Brief: Using the listing below, retype only the lines from the line with "building: none -> [300,414,346,455]" through the end, both ends included, and exclude the pictures.

Records shown:

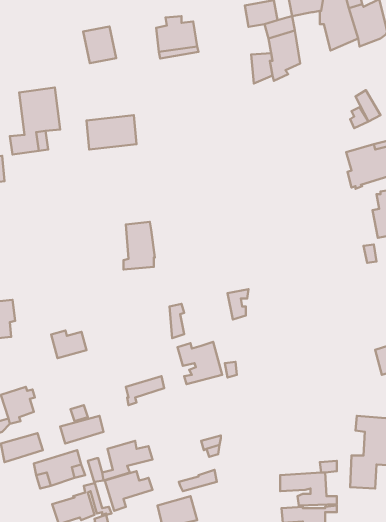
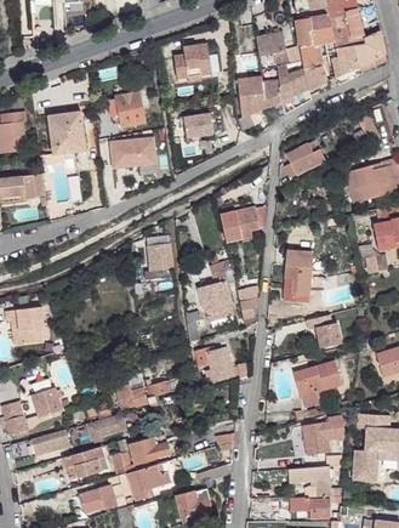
building: none -> [298,42,325,90]
building: [83,26,116,63] -> [114,92,144,126]
building: none -> [236,75,263,129]
building: none -> [183,113,212,138]
building: none -> [285,141,324,176]
building: none -> [218,206,264,243]
building: none -> [283,250,310,295]
building: none -> [198,260,234,327]
building: none -> [304,314,341,348]
building: [51,330,87,358] -> [114,385,147,410]
building: none -> [296,360,341,408]
building: none -> [300,414,346,455]

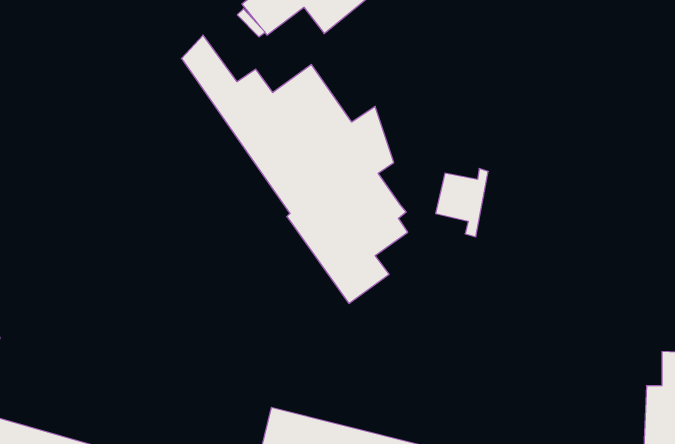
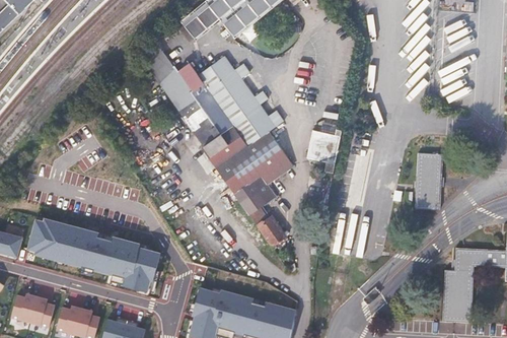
building: none -> [416,153,443,210]
building: none -> [258,215,287,248]
building: none -> [26,216,159,294]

Solved exercise:
building: none -> [300,414,346,455]

building: none -> [416,153,443,210]
building: none -> [258,215,287,248]
building: none -> [26,216,159,294]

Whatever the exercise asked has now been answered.